**Work instructions**: What lines in this listing contain the string "diode"? Report each one by copying it.
►
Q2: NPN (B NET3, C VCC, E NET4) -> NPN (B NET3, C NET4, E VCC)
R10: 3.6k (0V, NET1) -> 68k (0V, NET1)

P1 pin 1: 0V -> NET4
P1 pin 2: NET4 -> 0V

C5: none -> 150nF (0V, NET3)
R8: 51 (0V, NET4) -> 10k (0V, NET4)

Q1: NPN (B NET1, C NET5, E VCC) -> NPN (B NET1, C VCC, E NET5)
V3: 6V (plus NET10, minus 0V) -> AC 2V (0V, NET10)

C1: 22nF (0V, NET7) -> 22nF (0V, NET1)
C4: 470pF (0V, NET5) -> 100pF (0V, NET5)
◄
►
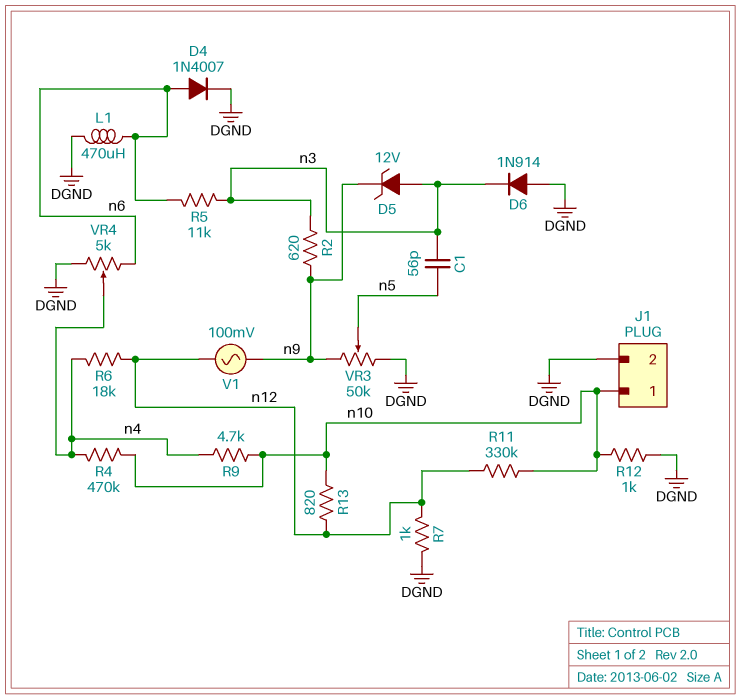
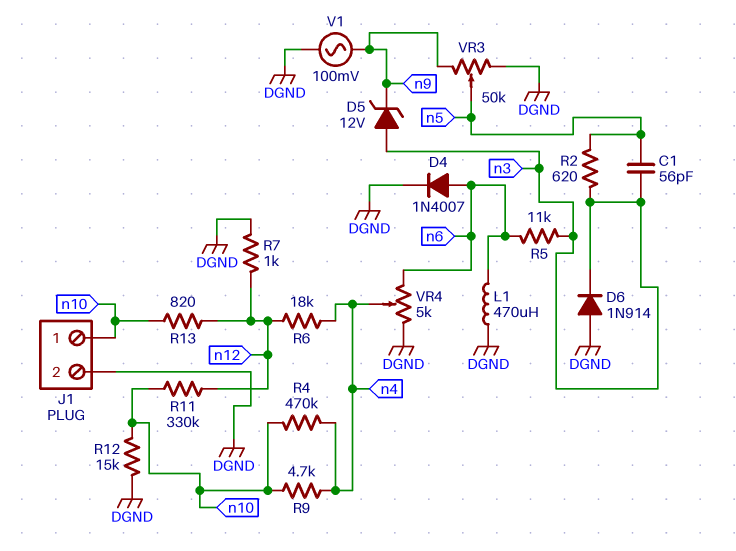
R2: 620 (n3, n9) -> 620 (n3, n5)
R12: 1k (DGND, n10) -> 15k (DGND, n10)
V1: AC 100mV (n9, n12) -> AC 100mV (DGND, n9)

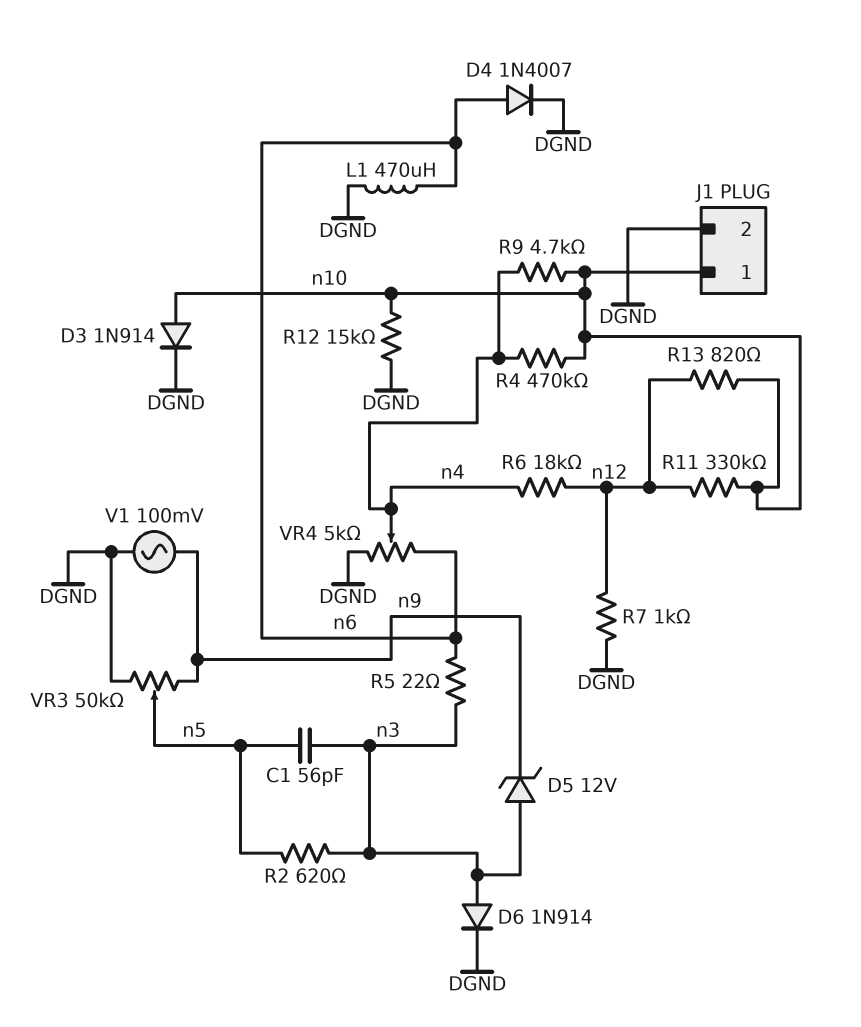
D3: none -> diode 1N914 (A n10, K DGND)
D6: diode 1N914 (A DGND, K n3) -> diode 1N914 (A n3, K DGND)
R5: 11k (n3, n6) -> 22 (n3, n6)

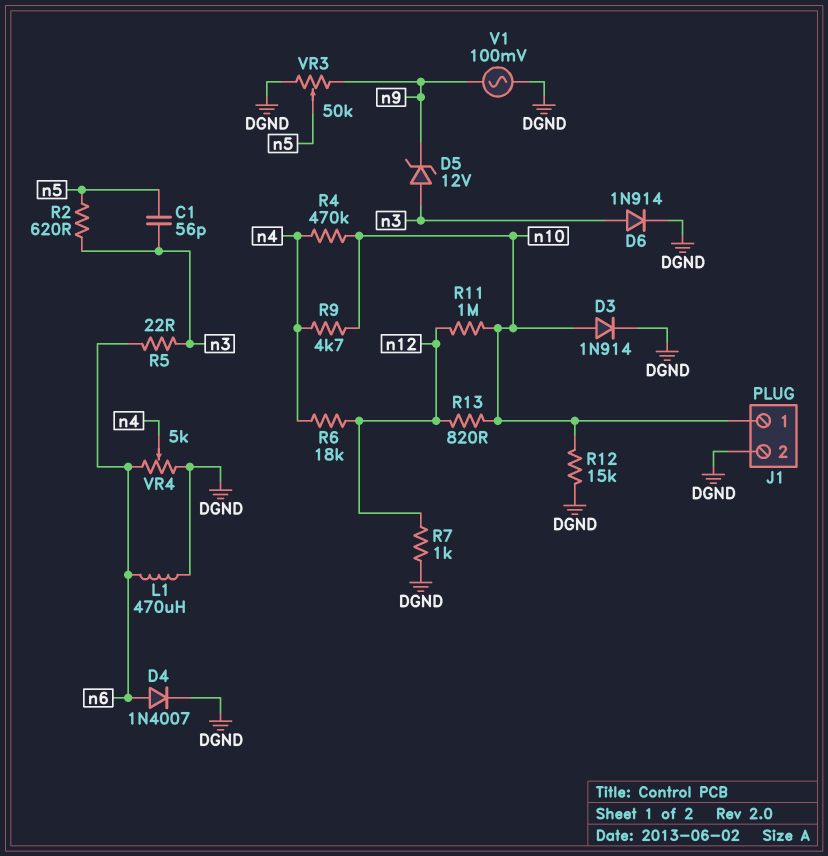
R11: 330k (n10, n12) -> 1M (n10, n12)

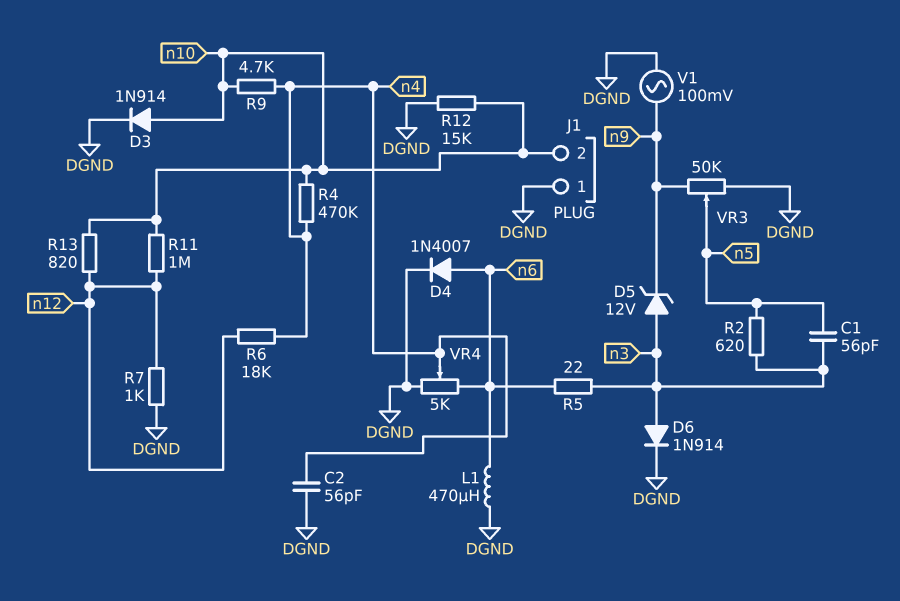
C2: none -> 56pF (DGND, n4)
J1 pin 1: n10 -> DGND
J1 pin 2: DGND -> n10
◄
**Written reply**:
D3: none -> diode 1N914 (A n10, K DGND)
D6: diode 1N914 (A DGND, K n3) -> diode 1N914 (A n3, K DGND)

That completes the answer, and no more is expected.